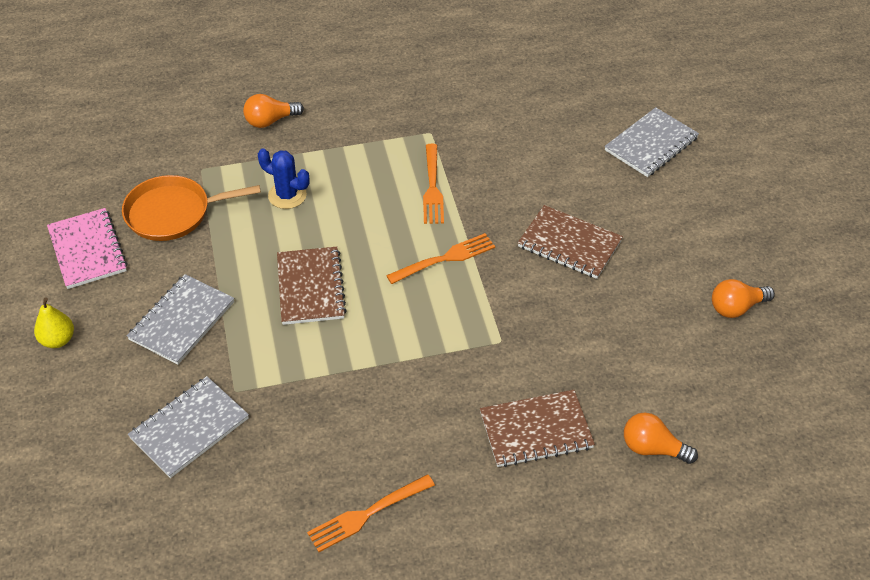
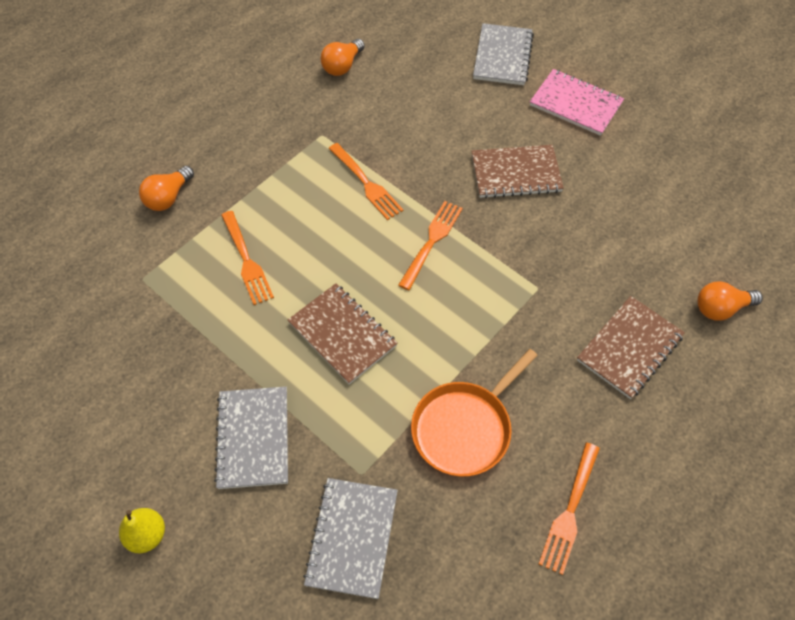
camera: 35 degrees left, 10 degrees up
(87, 250) = (97, 424): pink notebook -> pink notebook (575, 104)
(172, 213) = (151, 337): orange pan -> orange pan (464, 428)
(287, 195) = (246, 260): blue cactus -> orange fork
(736, 307) = (676, 158): orange light bulb -> orange light bulb (342, 66)

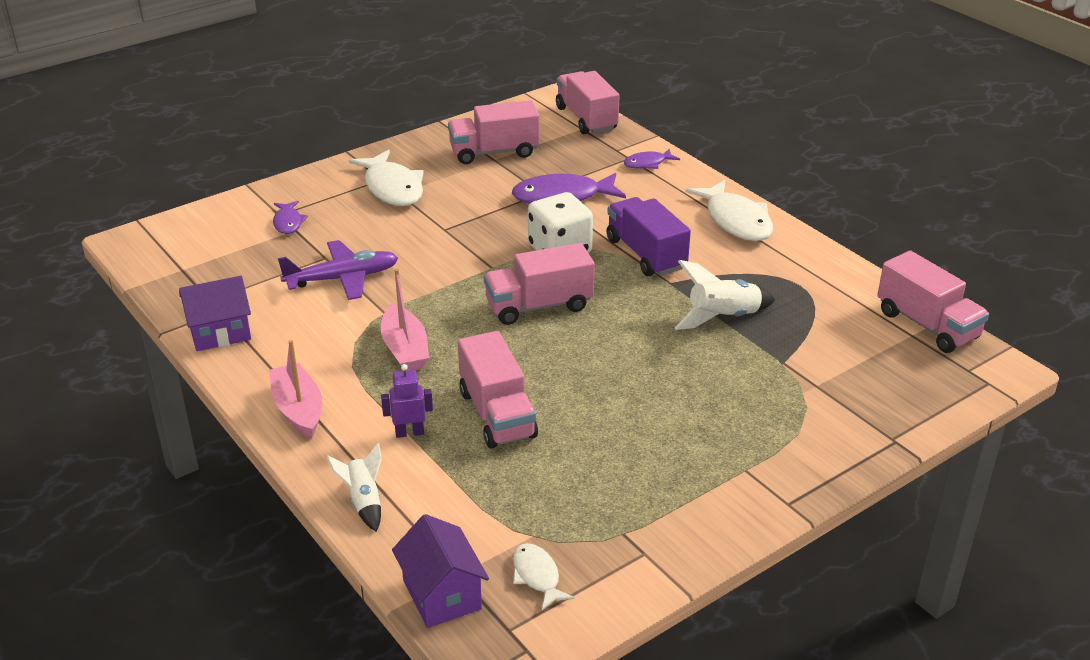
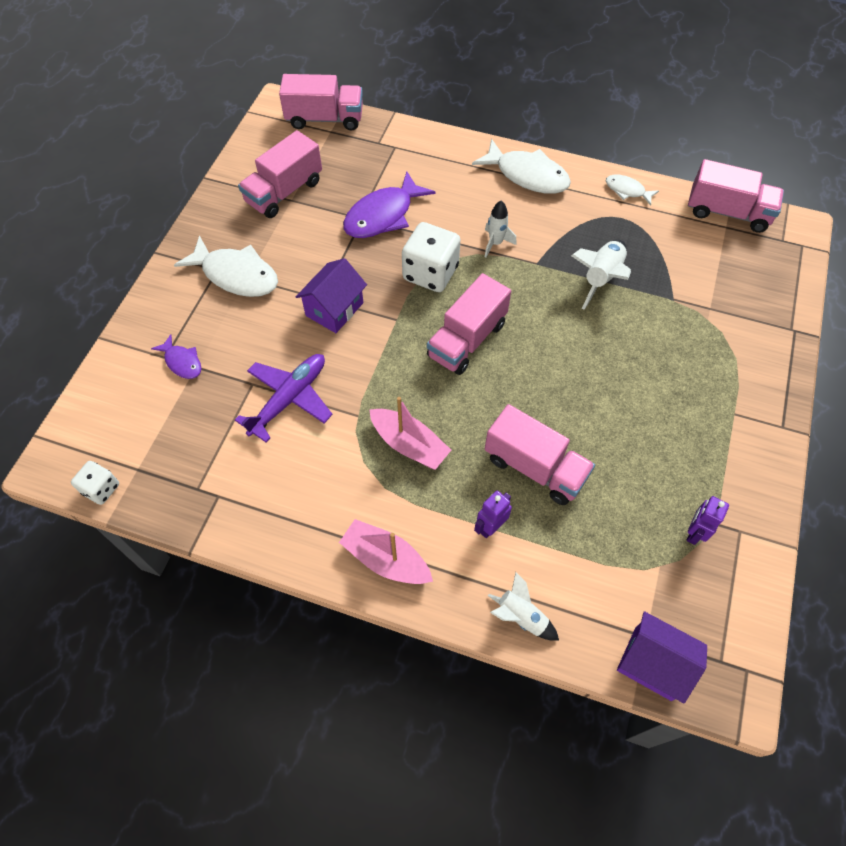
camera: 35 degrees left, 25 degrees up
(144, 269) = (101, 489): none -> white dice
(220, 333) = (242, 519): purple house -> purple house (334, 309)
(537, 576) = (696, 600): white fish -> white fish (627, 190)
(586, 119) = (324, 119): pink truck -> pink truck turned 150 degrees clockwise
(595, 530) = (694, 532): none -> purple robot
(646, 254) = (495, 243): purple truck -> white rocket
(647, 163) = (414, 146): purple fish -> none

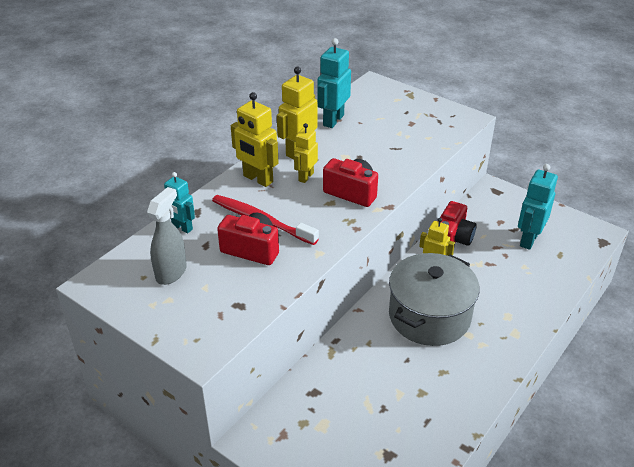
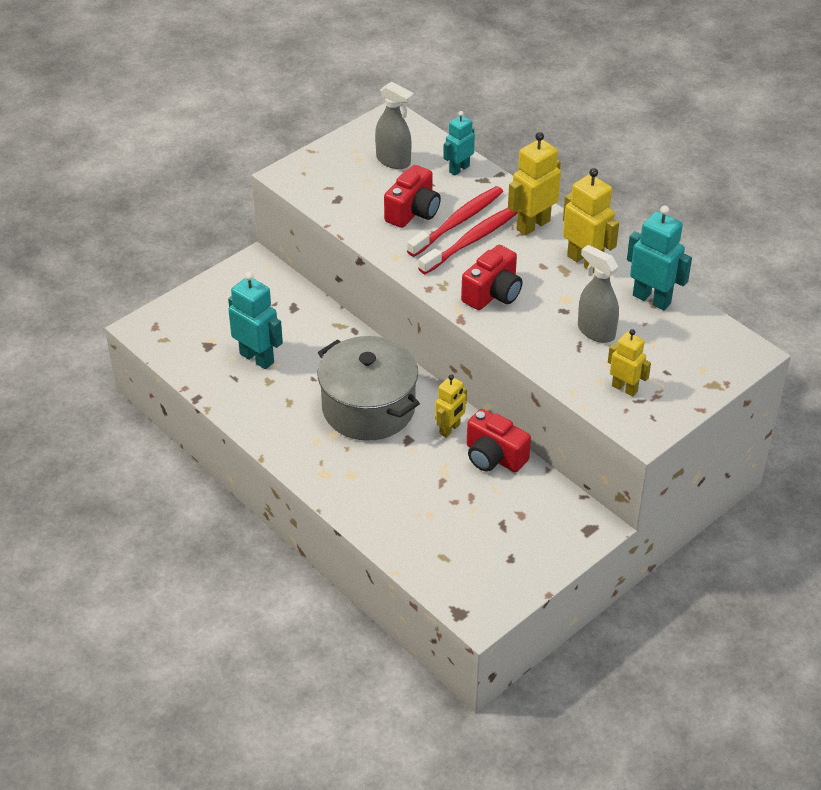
camera: 100 degrees right, 5 degrees up
(285, 210) = (472, 240): none -> red toothbrush
(305, 177) = (530, 261): yellow robot -> yellow robot (624, 388)
(377, 142) = (595, 331): none -> grey spray bottle
(528, 239) = (479, 533): turquoise robot -> turquoise robot (257, 358)

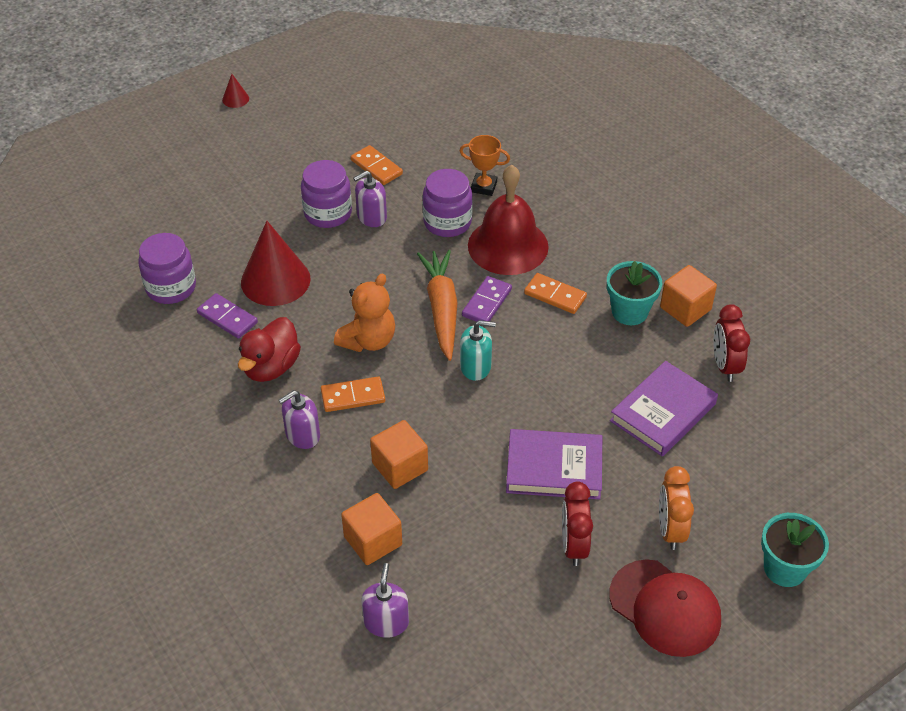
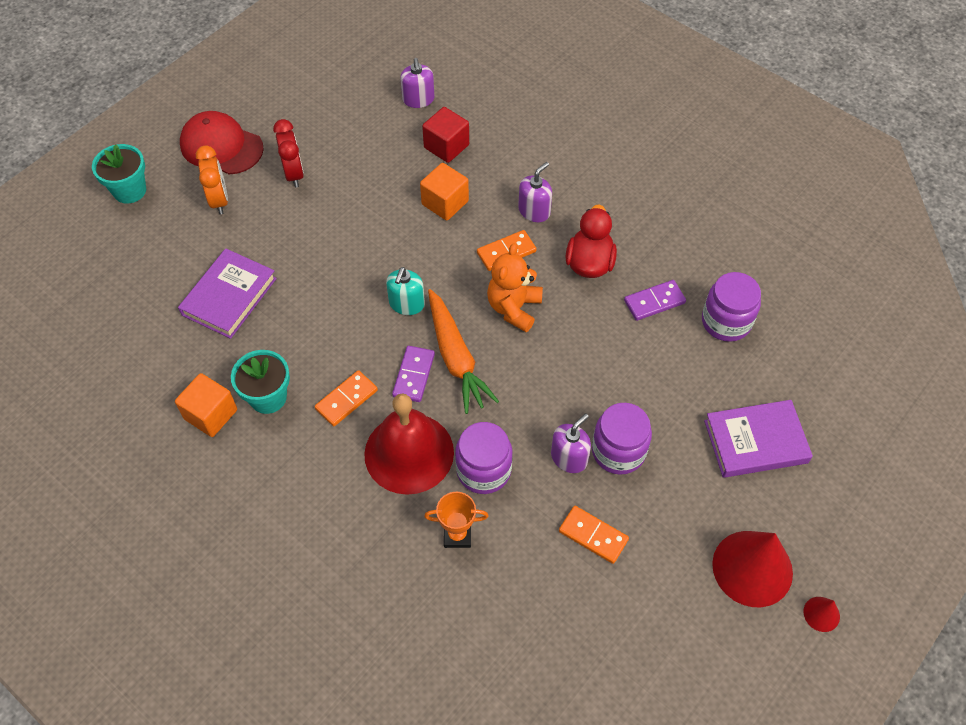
camera: 165 degrees right, 10 degrees up
(227, 318) = (654, 302): purple domino -> purple domino turned 45 degrees counterclockwise
(275, 280) = (631, 353): red cone -> red cone (752, 568)
(373, 541) = (446, 146): orange cube -> red cube
(475, 367) = (406, 304): turquoise soap dispenser -> turquoise soap dispenser turned 60 degrees counterclockwise
(554, 468) = (318, 228): purple book -> purple book (755, 441)
(555, 295) = (346, 400): orange domino -> orange domino turned 60 degrees counterclockwise
(725, 366) = (171, 357): red clock -> none

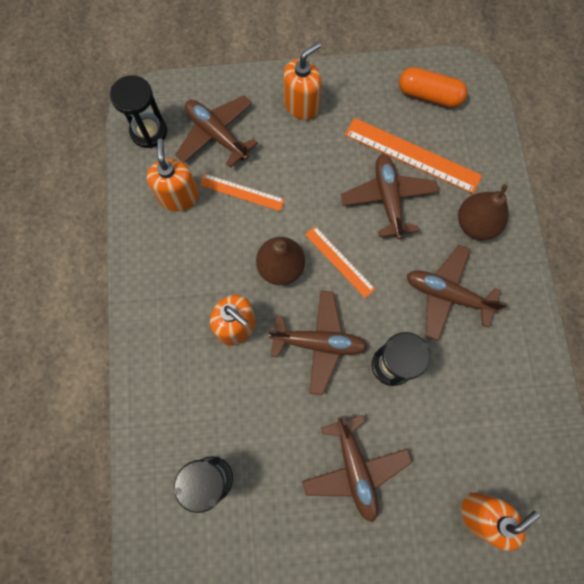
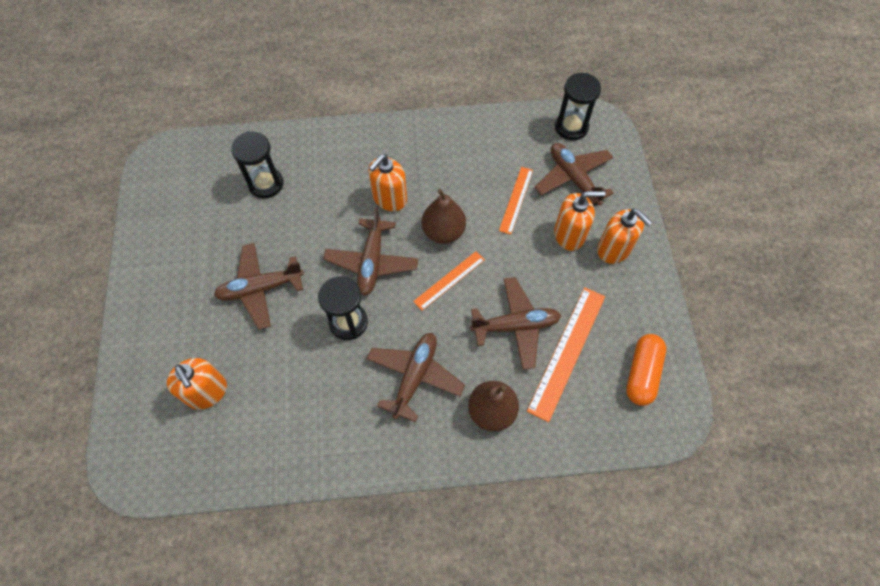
camera: 90 degrees right, 10 degrees down
(179, 197) = (509, 152): orange soap dispenser -> orange soap dispenser (569, 235)
(216, 135) = (573, 178): brown plane -> brown plane turned 75 degrees counterclockwise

## Exercise
Restate exactly, please, only the lines between the start of the data and the line containing "(528, 239) = (479, 533): turquoise", both ends included, skipping the pictures.

## Written reply
camera: 35 degrees left, 10 degrees up
(87, 250) = (97, 424): pink notebook -> pink notebook (575, 104)
(172, 213) = (151, 337): orange pan -> orange pan (464, 428)
(287, 195) = (246, 260): blue cactus -> orange fork
(736, 307) = (676, 158): orange light bulb -> orange light bulb (342, 66)

camera: 35 degrees left, 25 degrees up
(144, 269) = (101, 489): none -> white dice
(220, 333) = (242, 519): purple house -> purple house (334, 309)
(537, 576) = (696, 600): white fish -> white fish (627, 190)
(586, 119) = (324, 119): pink truck -> pink truck turned 150 degrees clockwise
(595, 530) = (694, 532): none -> purple robot
(646, 254) = (495, 243): purple truck -> white rocket
(647, 163) = (414, 146): purple fish -> none

camera: 100 degrees right, 5 degrees up
(285, 210) = (472, 240): none -> red toothbrush
(305, 177) = (530, 261): yellow robot -> yellow robot (624, 388)
(377, 142) = (595, 331): none -> grey spray bottle
(528, 239) = (479, 533): turquoise robot -> turquoise robot (257, 358)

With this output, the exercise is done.